*** Opening of EXCERPTED DATA ***

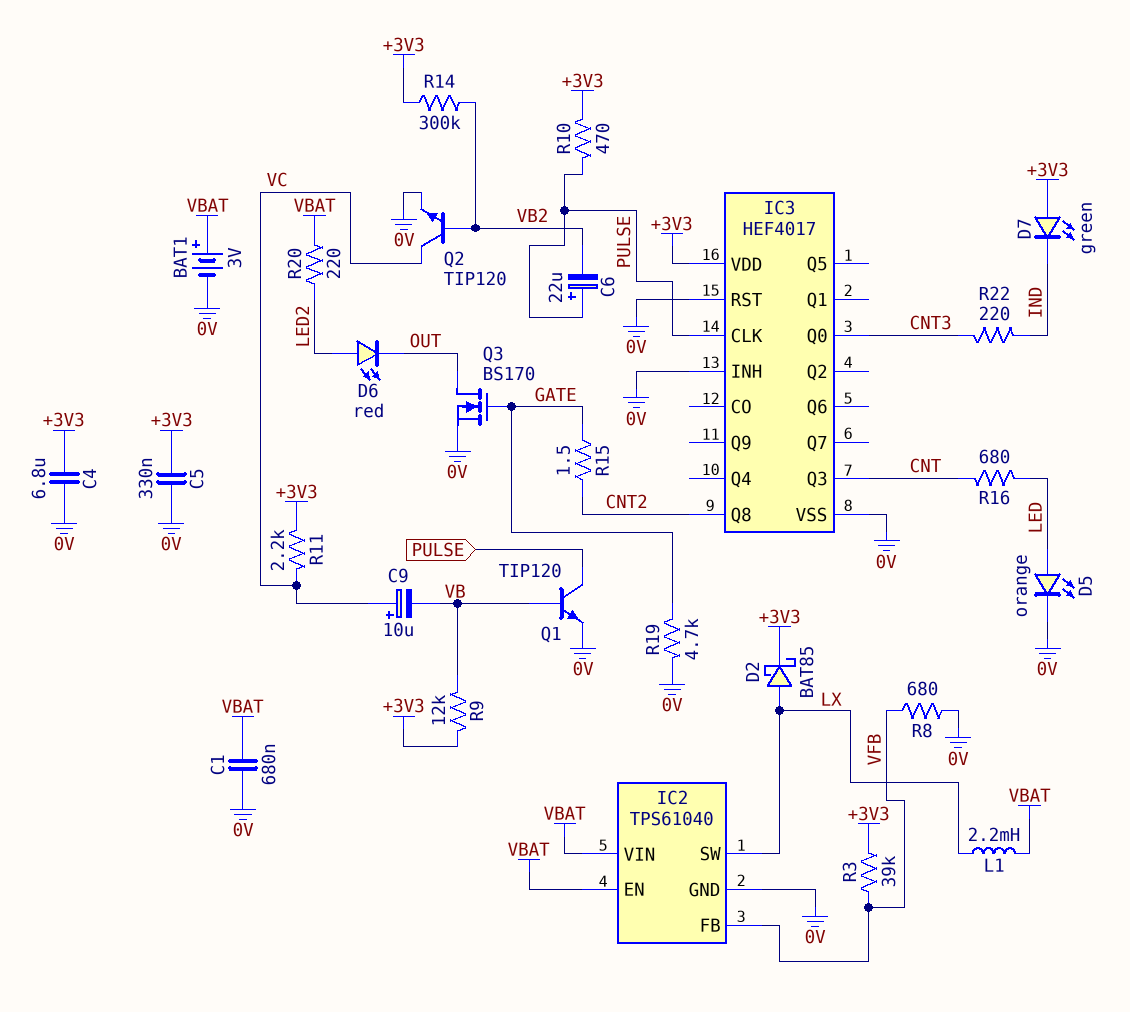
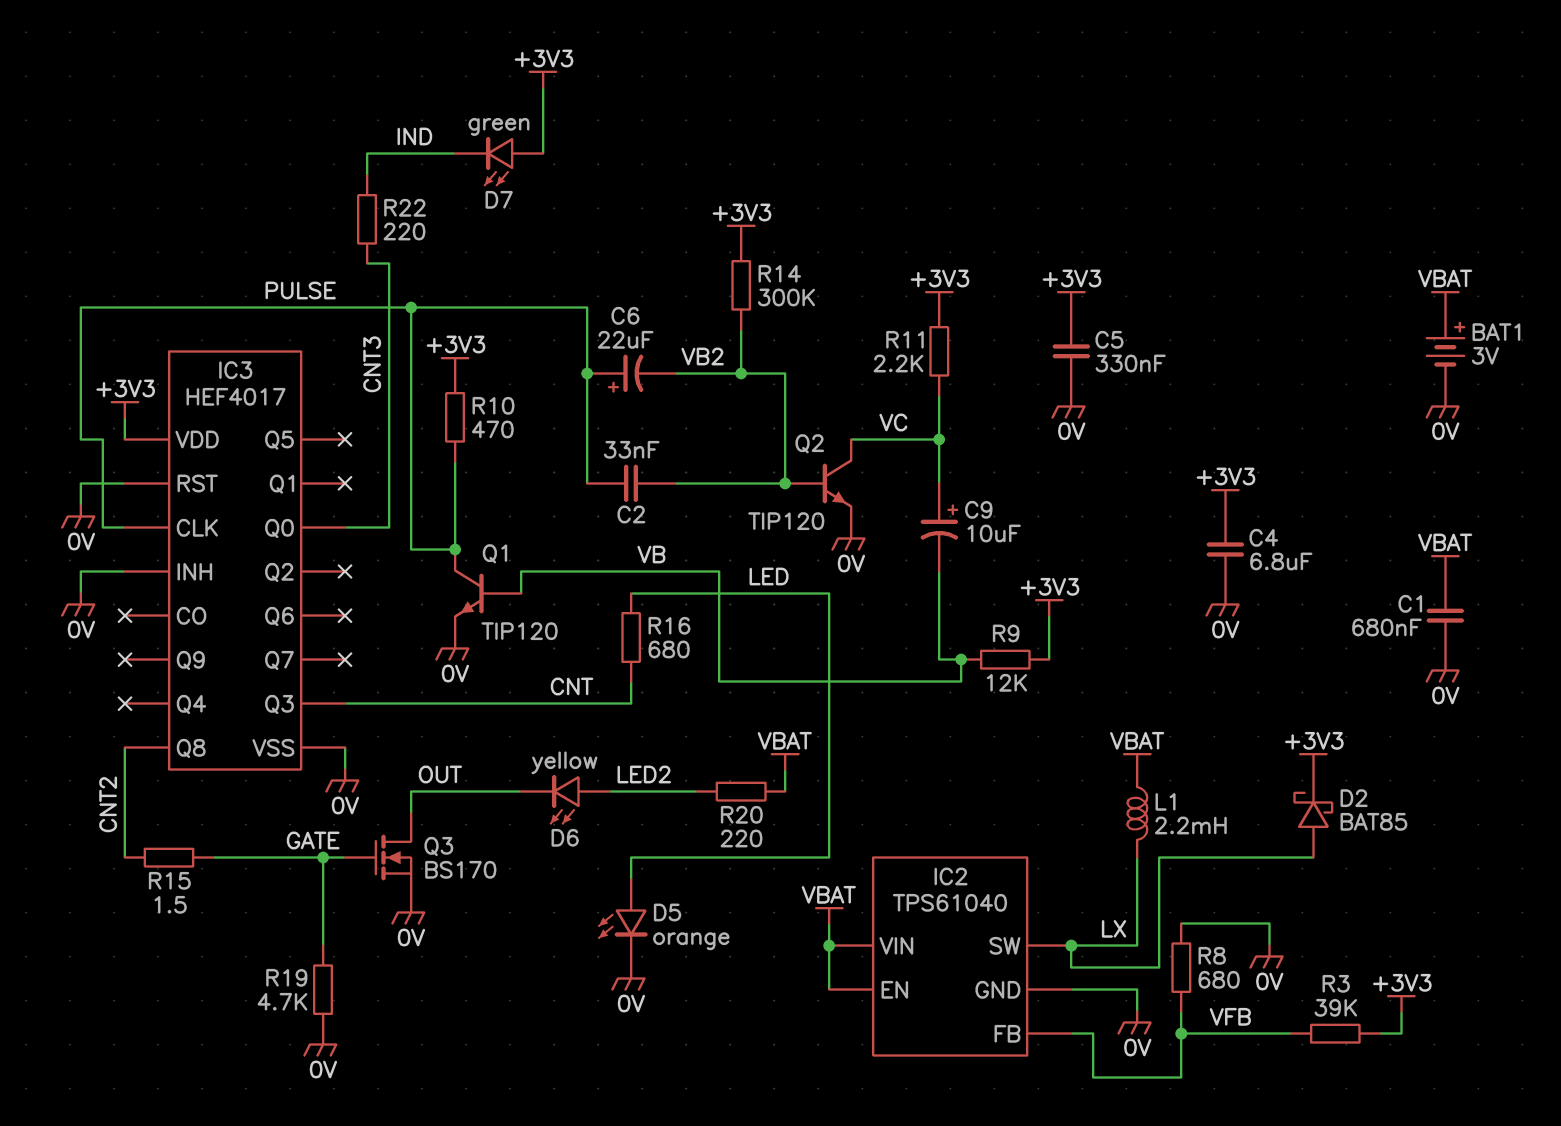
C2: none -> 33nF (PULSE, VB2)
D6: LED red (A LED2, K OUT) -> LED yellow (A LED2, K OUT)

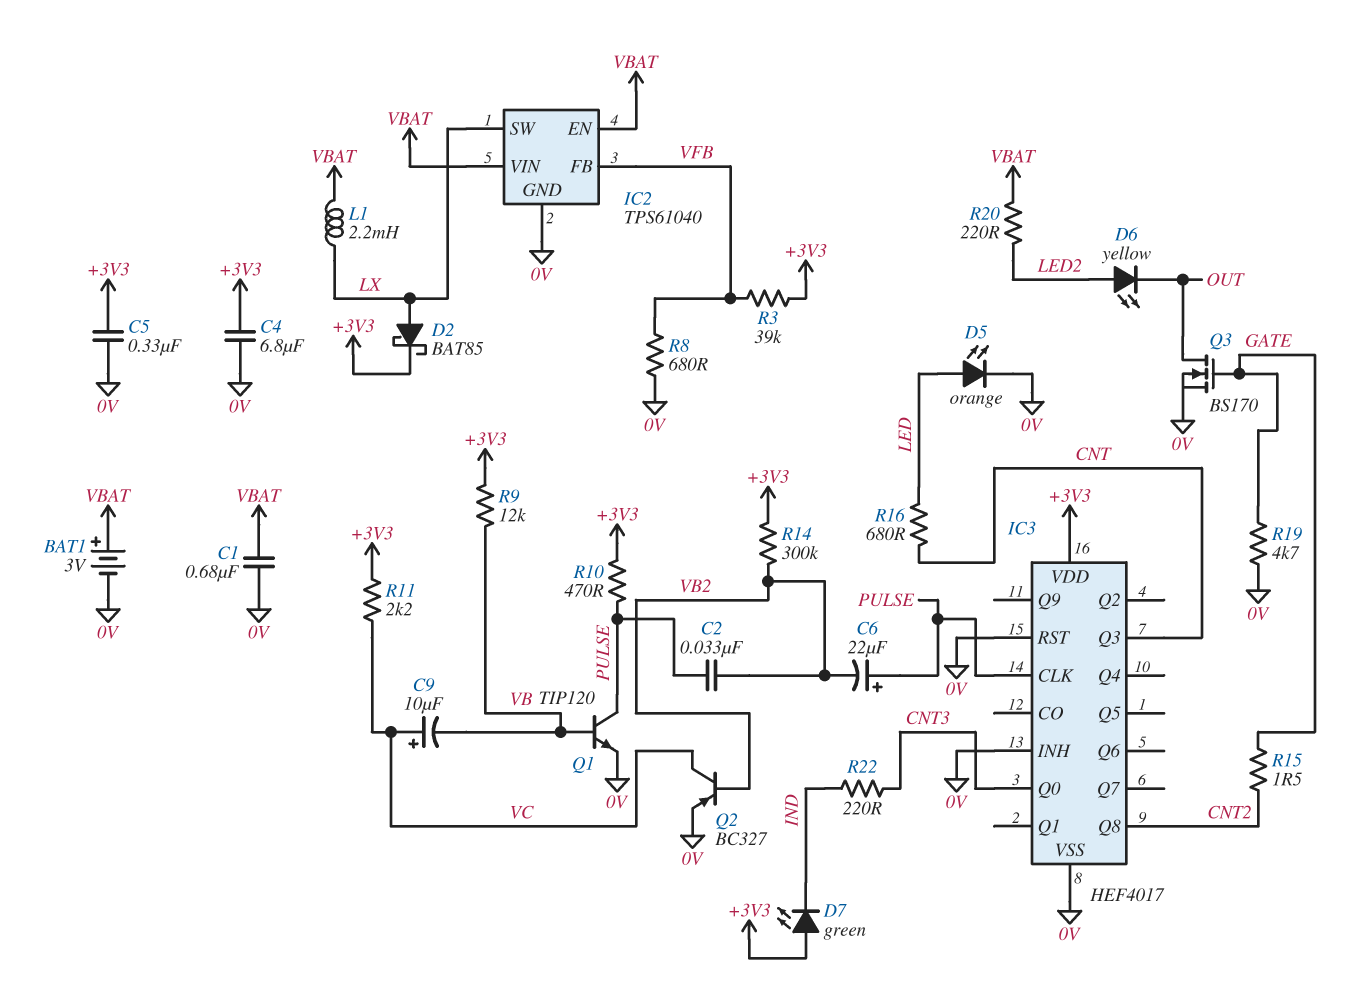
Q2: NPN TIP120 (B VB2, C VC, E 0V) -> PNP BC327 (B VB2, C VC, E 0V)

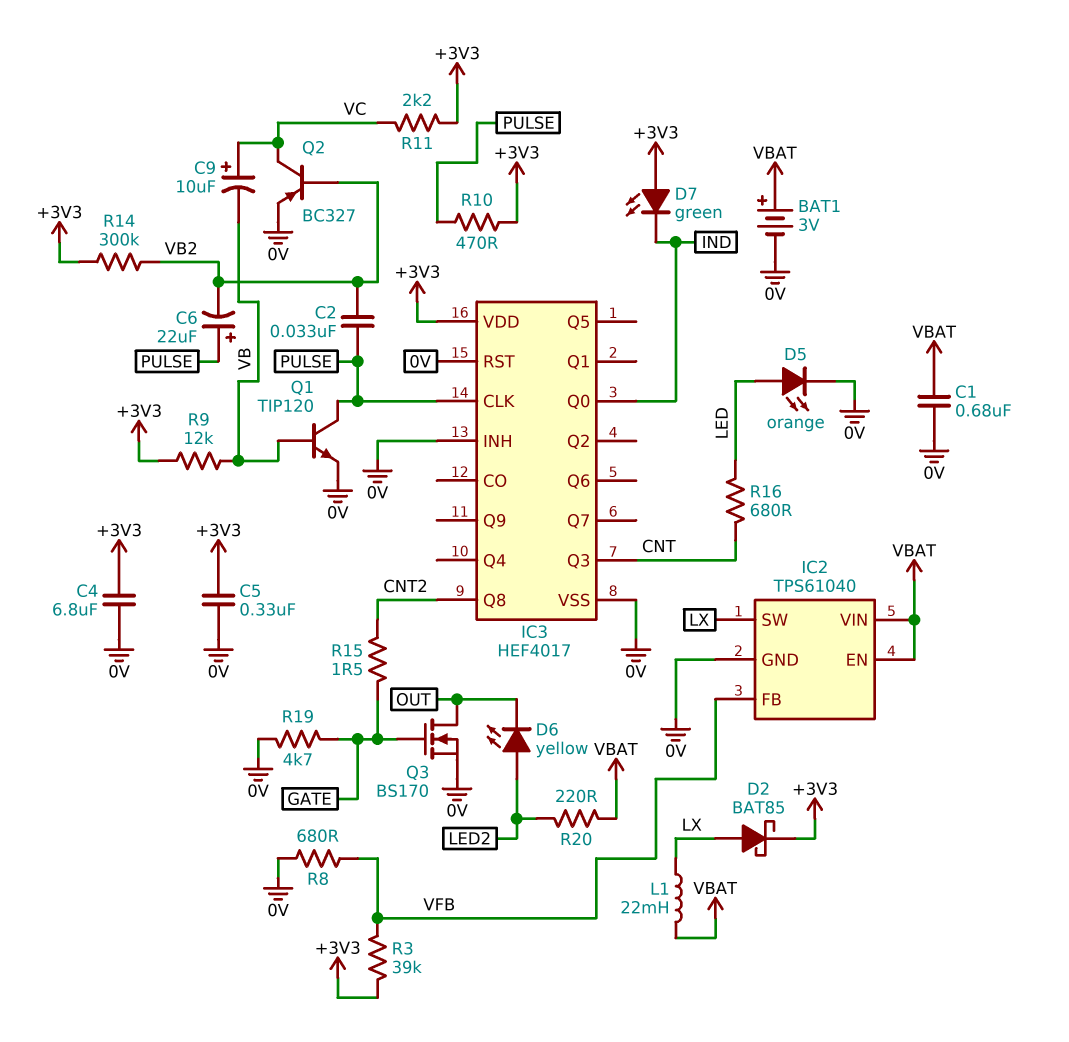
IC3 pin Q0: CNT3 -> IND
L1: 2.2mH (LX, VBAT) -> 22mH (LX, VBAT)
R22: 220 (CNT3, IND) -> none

*** Close of EXCERPTED DATA ***

REQUIREMENT: Word for word, set down each record shown above, omitting the pictures.

EXERCISE OUTPUT:
C2: none -> 33nF (PULSE, VB2)
D6: LED red (A LED2, K OUT) -> LED yellow (A LED2, K OUT)

Q2: NPN TIP120 (B VB2, C VC, E 0V) -> PNP BC327 (B VB2, C VC, E 0V)

IC3 pin Q0: CNT3 -> IND
L1: 2.2mH (LX, VBAT) -> 22mH (LX, VBAT)
R22: 220 (CNT3, IND) -> none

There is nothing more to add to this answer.